# Work order
Lift out, unaltered, the lines of the material below between the line holding "Someone took away the red" and the line holding "Someone rotated the red", counting both.

===== Data records

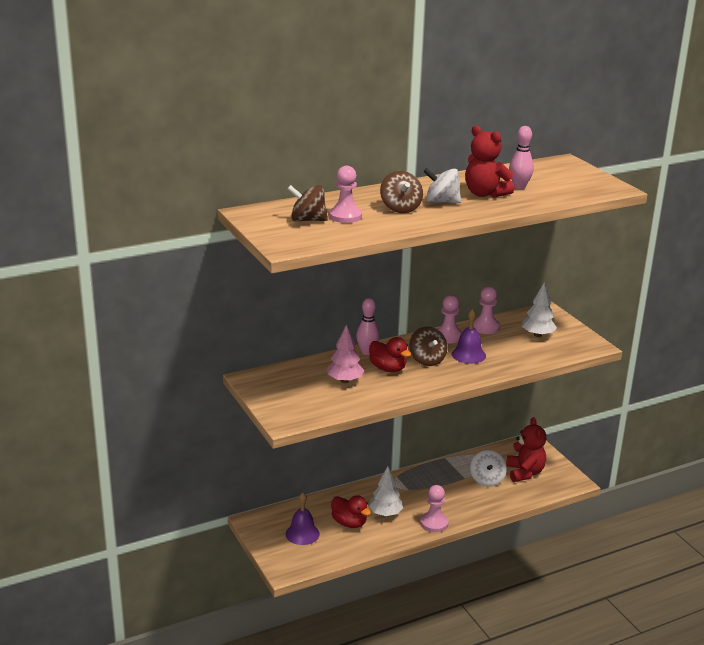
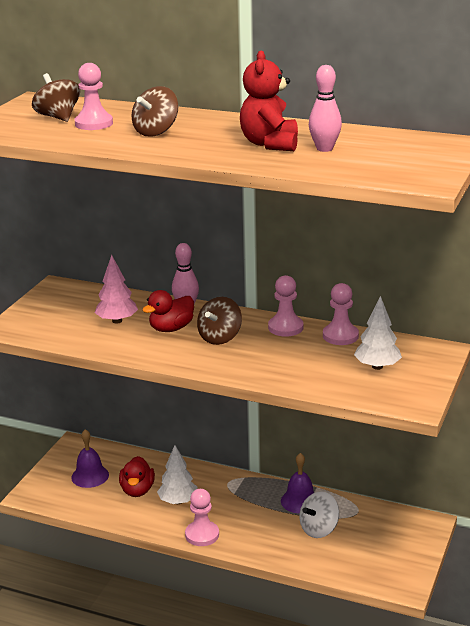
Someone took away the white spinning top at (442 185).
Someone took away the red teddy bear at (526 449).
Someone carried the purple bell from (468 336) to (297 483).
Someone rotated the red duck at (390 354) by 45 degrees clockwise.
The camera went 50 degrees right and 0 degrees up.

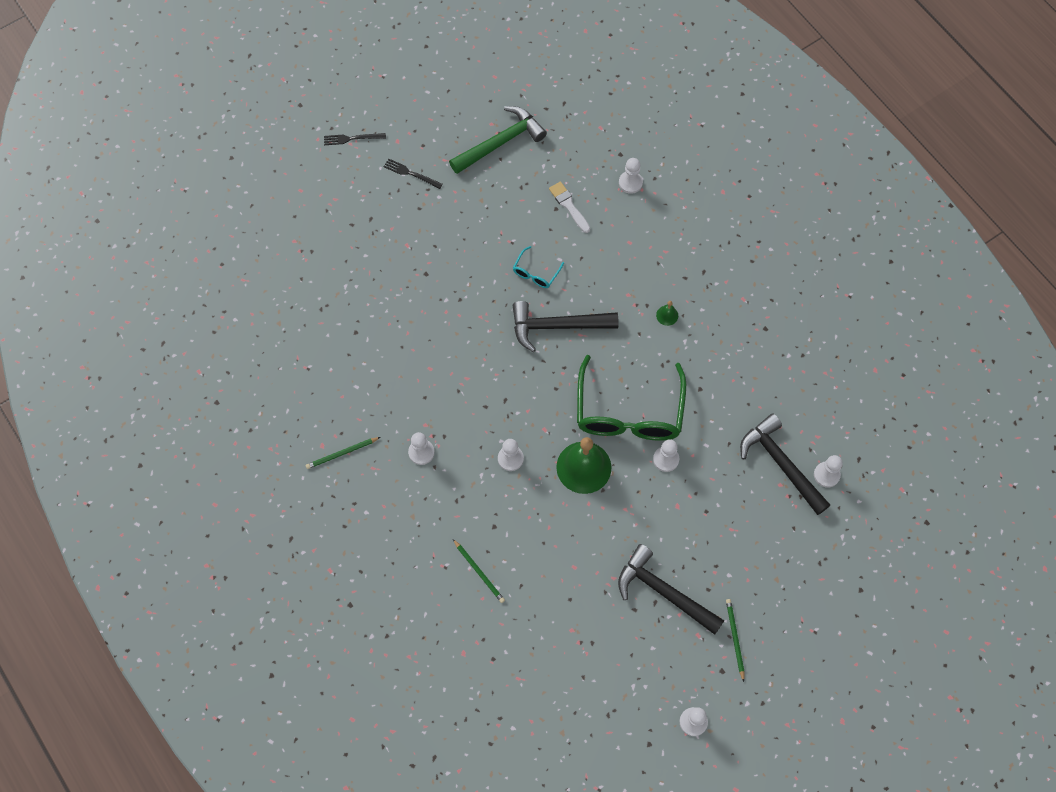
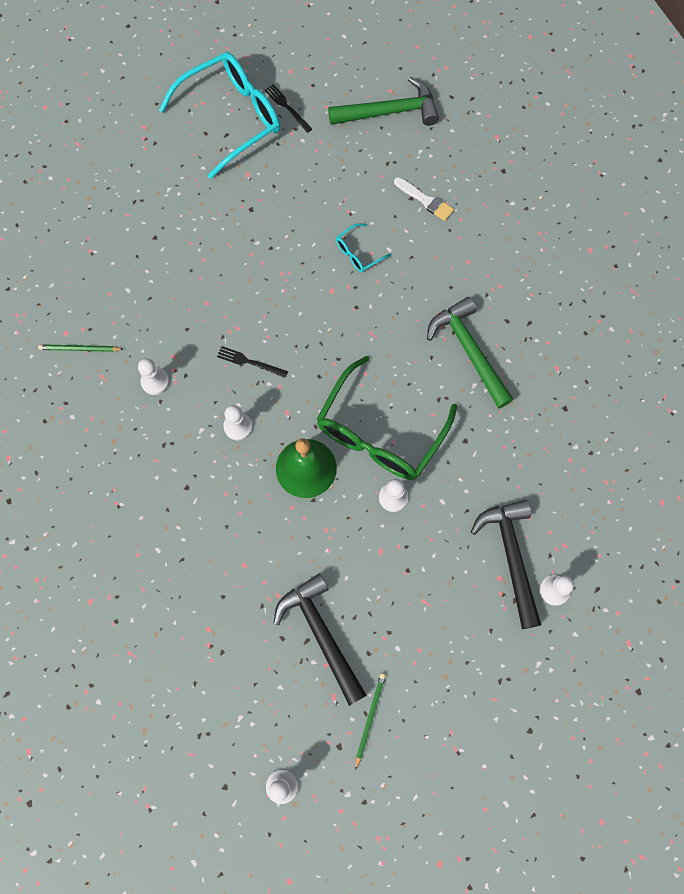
Someone took away the green pencil at (479 571).
Someone took away the black hammer at (565 326).
Someone took away the white pawn at (631 176).
Someone put down the turquoise glasses at (219 115).
Someone carried the black fork from (355 139) to (252 362).
Someone swapped the green bell at (667 313) for the green hammer at (470 353).
Someone rotated the white brush at (569 207) by 135 degrees clockwise.
The camera went 25 degrees right and 5 degrees up.

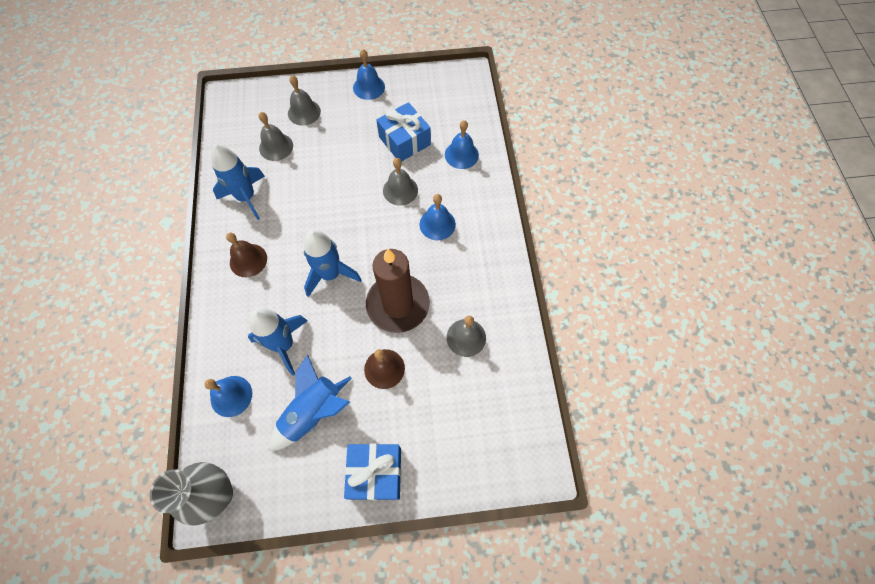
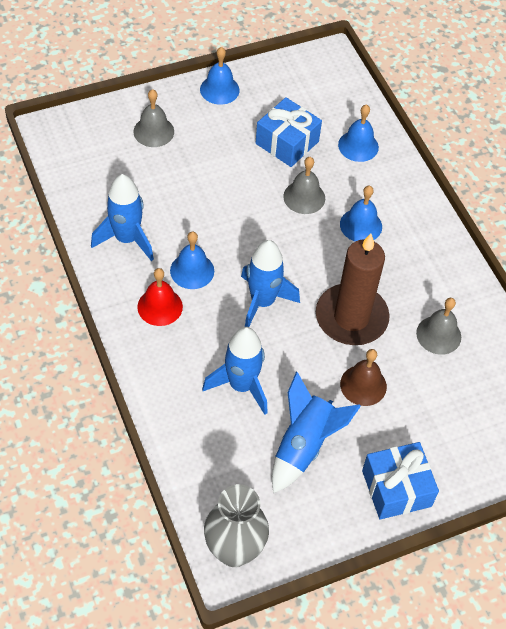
Someone took away the grey bell at (276 136).
Someone carried the blue bell from (228 396) to (192 260).
Someone repainted the brown bell at (246 254), which became the red bell at (160 297).
The camera went 20 degrees left and 10 degrees down.

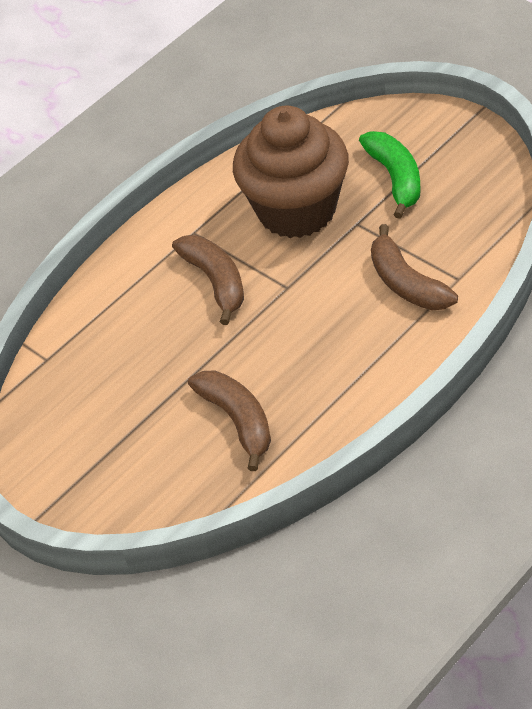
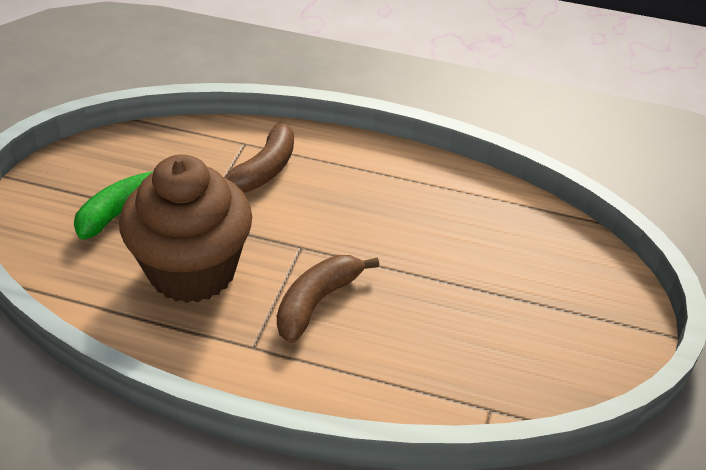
Someone took away the brown banana at (229 420).
The camera went 125 degrees left and 5 degrees down.

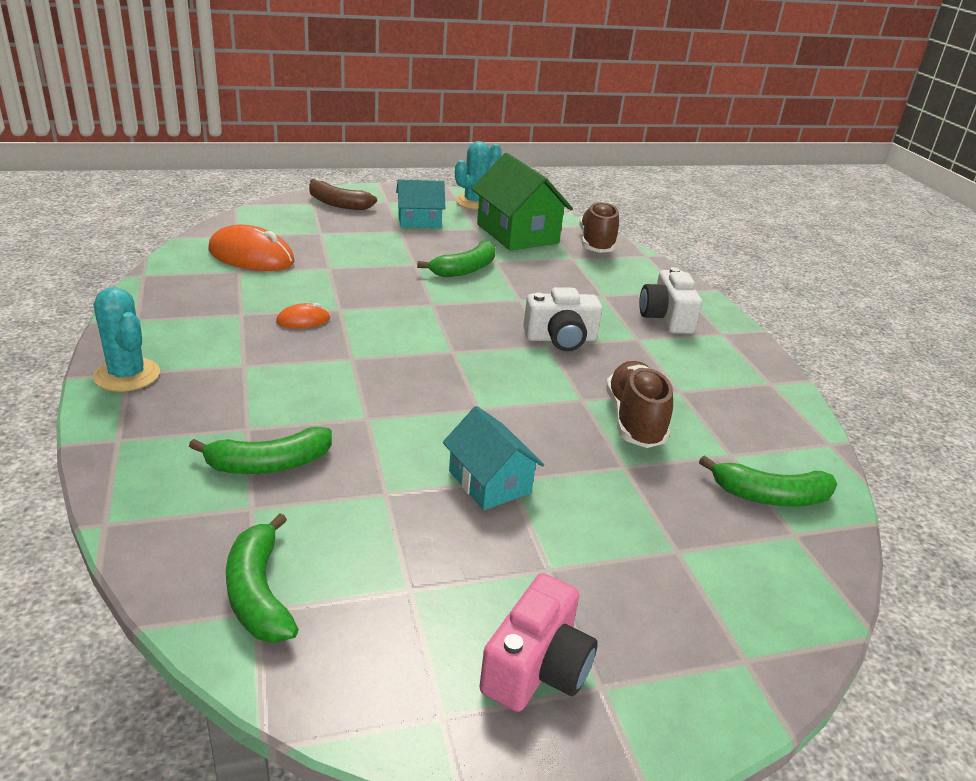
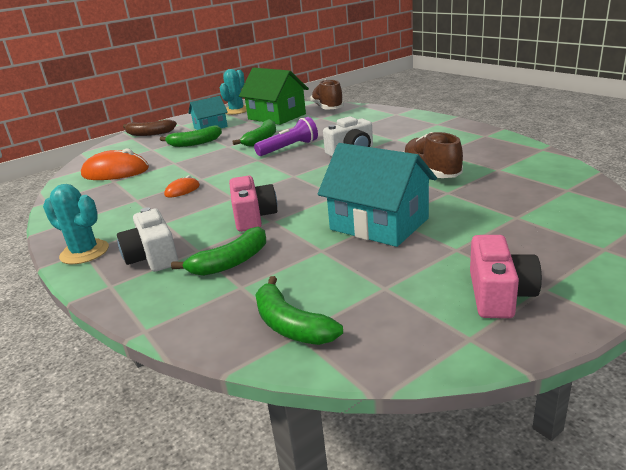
Someone put down the pink camera at (253 204).
Someone put down the purple flashlight at (286 136).
Someone carried the white camera from (670 300) to (147 239).
Someone carried the green banana from (768 481) to (191 136).
Someone scaled the turquoise house at (493 458) by 1.66.
The camera went 15 degrees left and 5 degrees down.

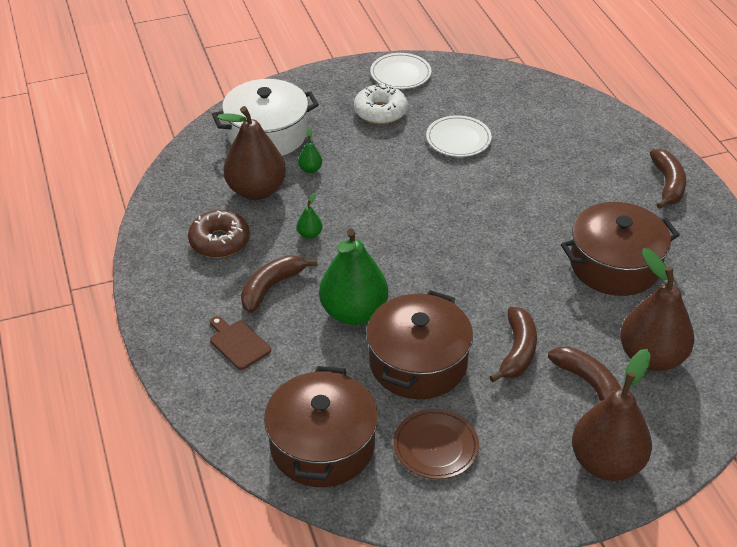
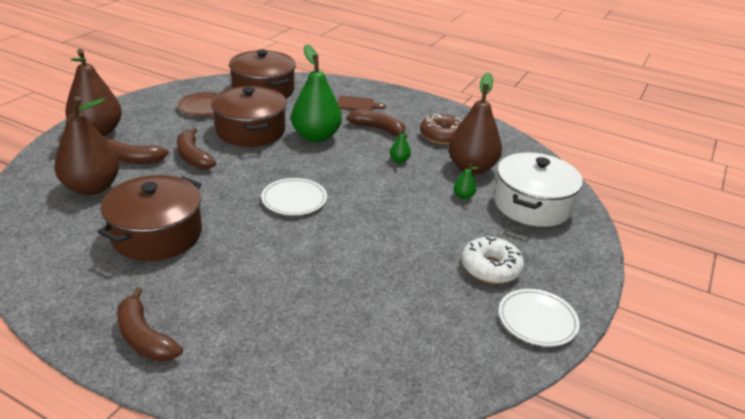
Someone carried the white plate from (459 136) to (294 196).
Someone rotated the brown banana at (279 284) by 60 degrees counterclockwise.
The camera went 135 degrees right and 10 degrees down.

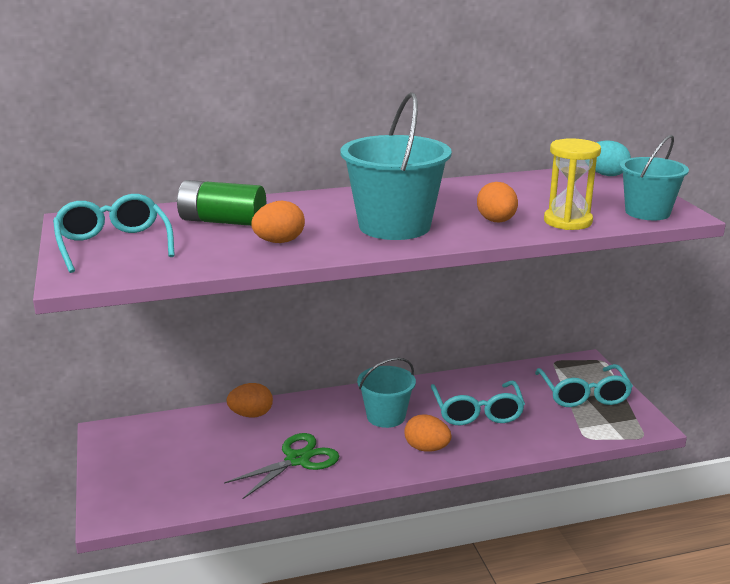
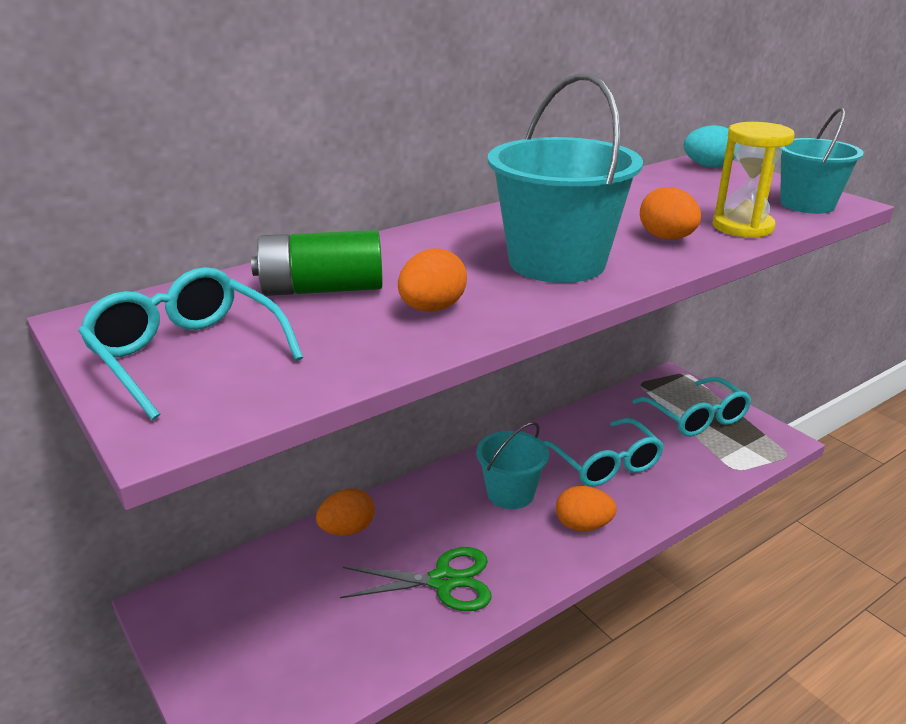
Someone rotated the green scissors at (281 466) by 60 degrees clockwise.
The camera went 20 degrees left and 5 degrees up.

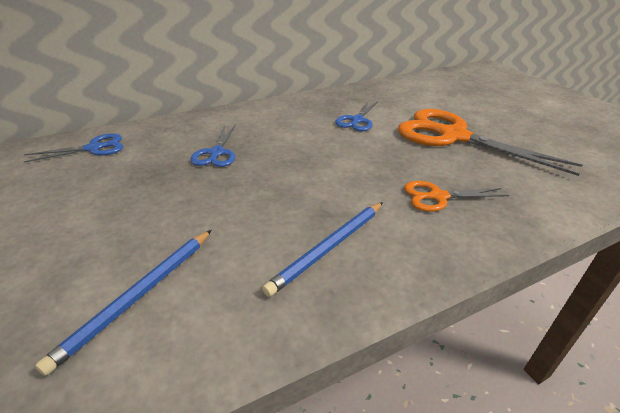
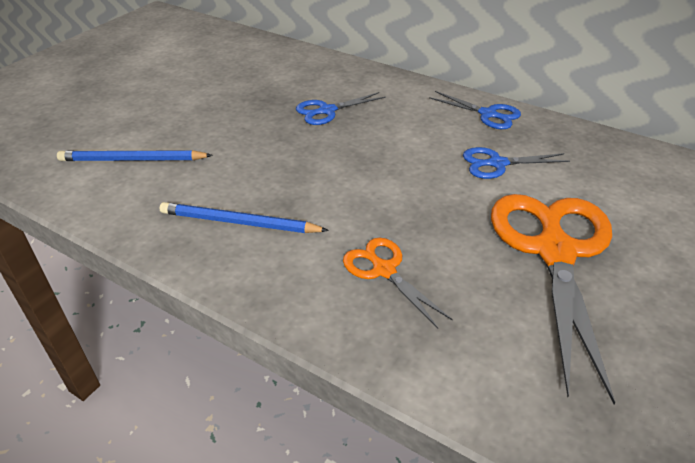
Someone carried the blue scissors from (73 148) to (475 110).
The camera went 60 degrees right and 5 degrees up.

==========

# Result
Someone took away the red teddy bear at (526 449).
Someone carried the purple bell from (468 336) to (297 483).
Someone rotated the red duck at (390 354) by 45 degrees clockwise.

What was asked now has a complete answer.